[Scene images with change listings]
★ ★ ★ ★

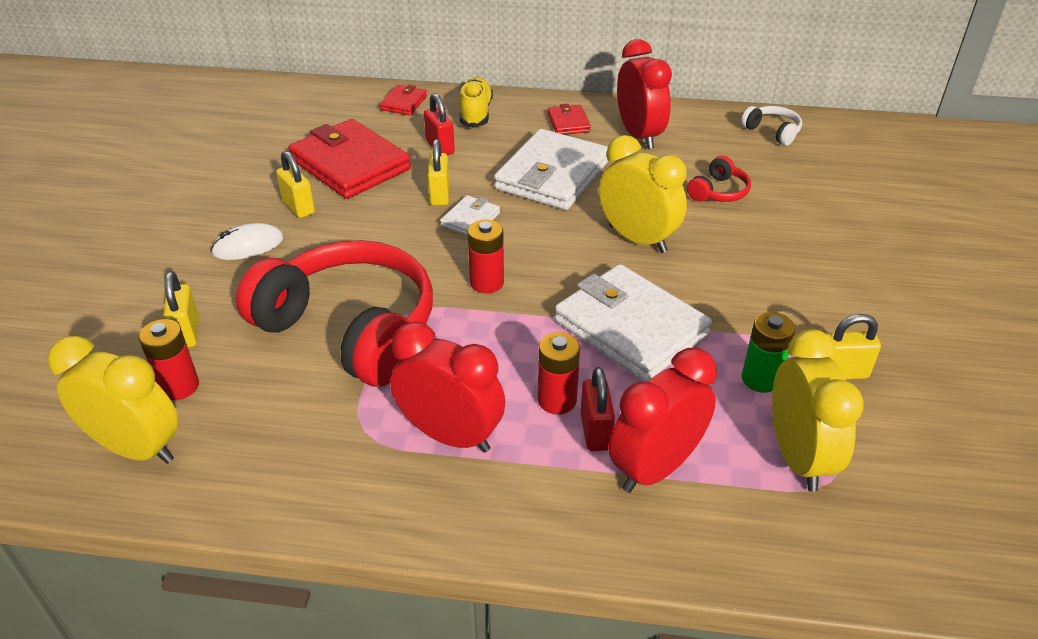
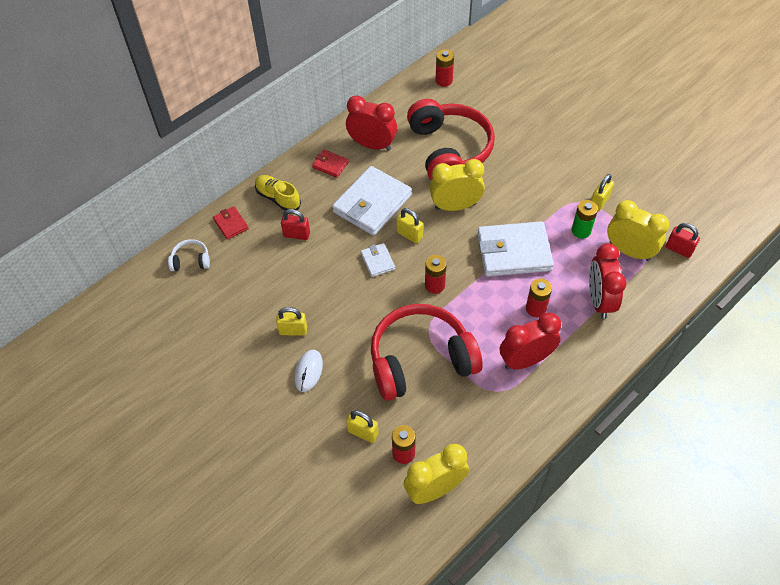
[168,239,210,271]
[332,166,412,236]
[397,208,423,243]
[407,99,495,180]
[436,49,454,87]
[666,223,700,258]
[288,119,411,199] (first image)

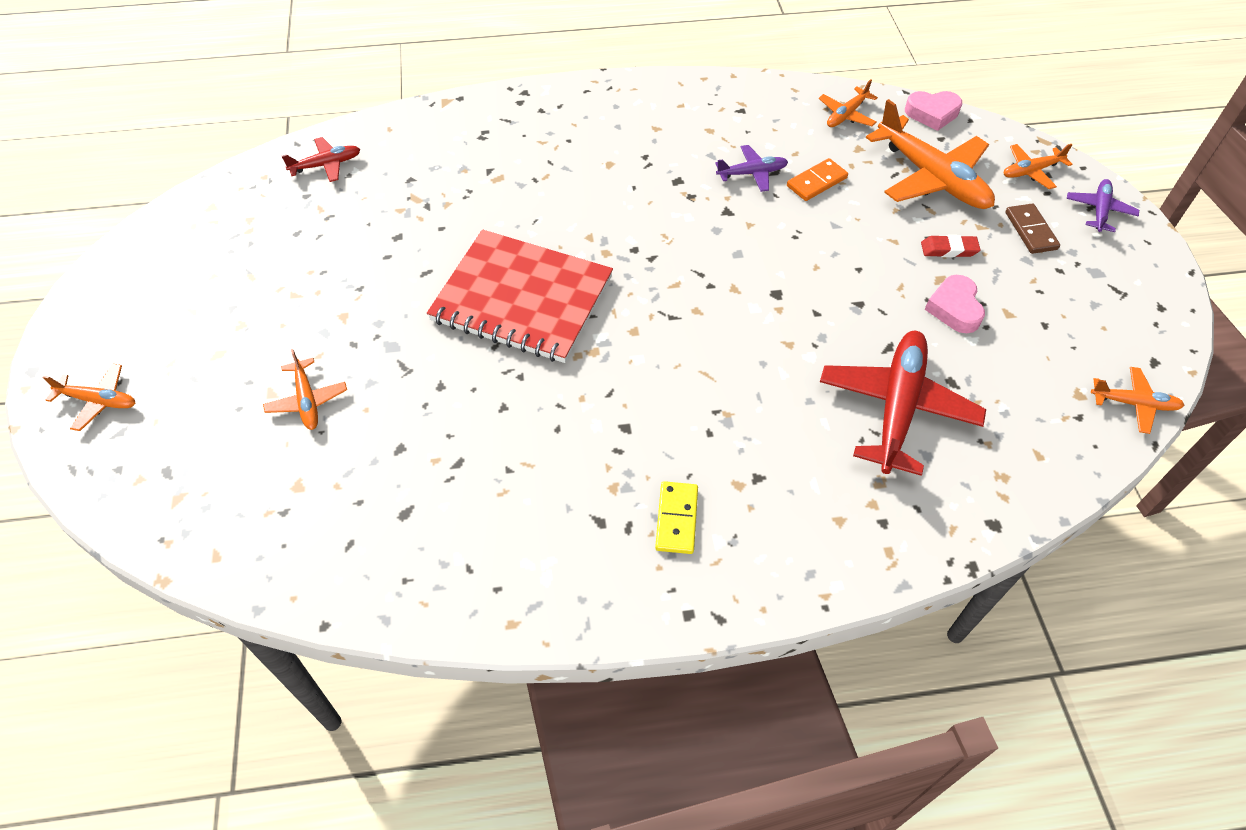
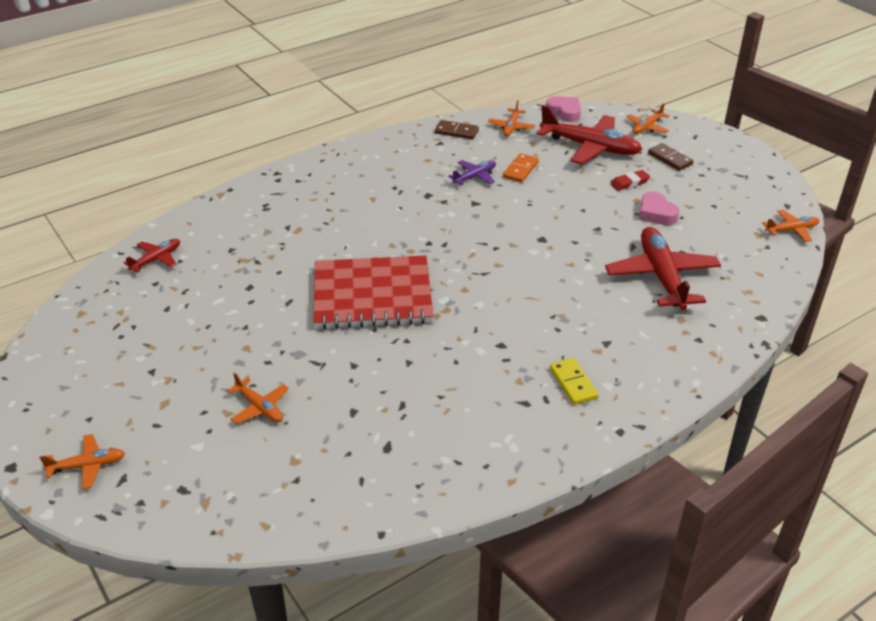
[435,120,479,139]
[537,105,642,164]
[546,96,581,122]
[1067,179,1139,232] (first image)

★ ★ ★ ★

What the answer must hold: all the data above, given again exactly, without pictures.

[168,239,210,271]
[332,166,412,236]
[397,208,423,243]
[407,99,495,180]
[436,49,454,87]
[666,223,700,258]
[288,119,411,199] (first image)

[435,120,479,139]
[537,105,642,164]
[546,96,581,122]
[1067,179,1139,232] (first image)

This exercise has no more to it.